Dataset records
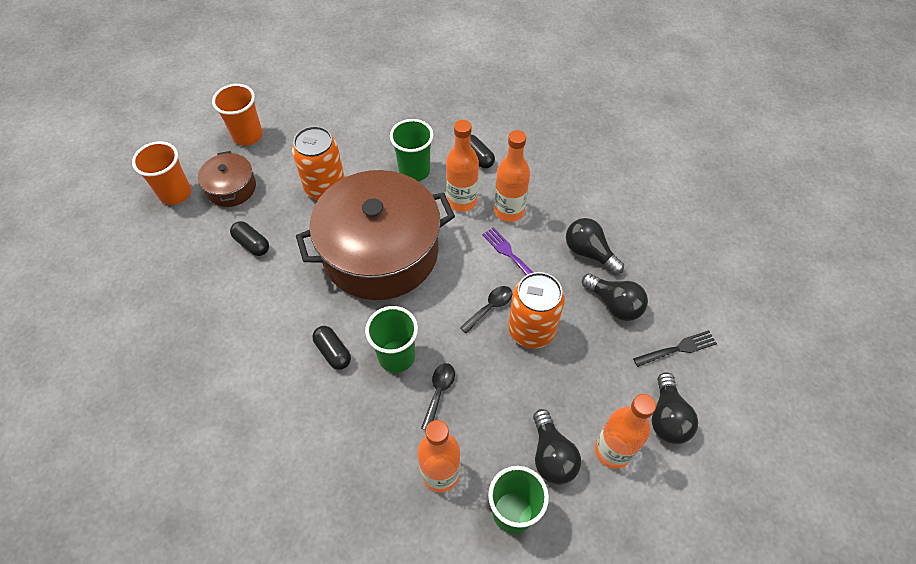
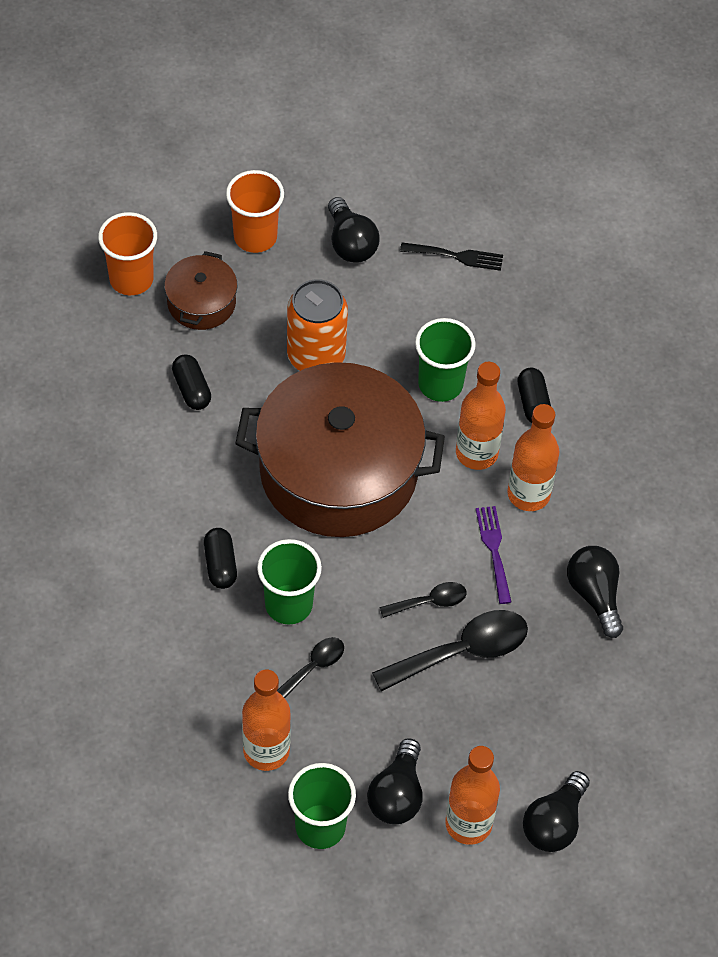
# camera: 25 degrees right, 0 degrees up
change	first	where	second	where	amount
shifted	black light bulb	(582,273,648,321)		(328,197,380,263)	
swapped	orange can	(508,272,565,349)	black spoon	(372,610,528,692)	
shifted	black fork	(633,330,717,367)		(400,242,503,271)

TASK BRIEF: Reproduce each entry above word for word. Pictures are not part of the copy.

RESPONSE TO THE EXERCISE:
# camera: 25 degrees right, 0 degrees up
change	first	where	second	where	amount
shifted	black light bulb	(582,273,648,321)		(328,197,380,263)	
swapped	orange can	(508,272,565,349)	black spoon	(372,610,528,692)	
shifted	black fork	(633,330,717,367)		(400,242,503,271)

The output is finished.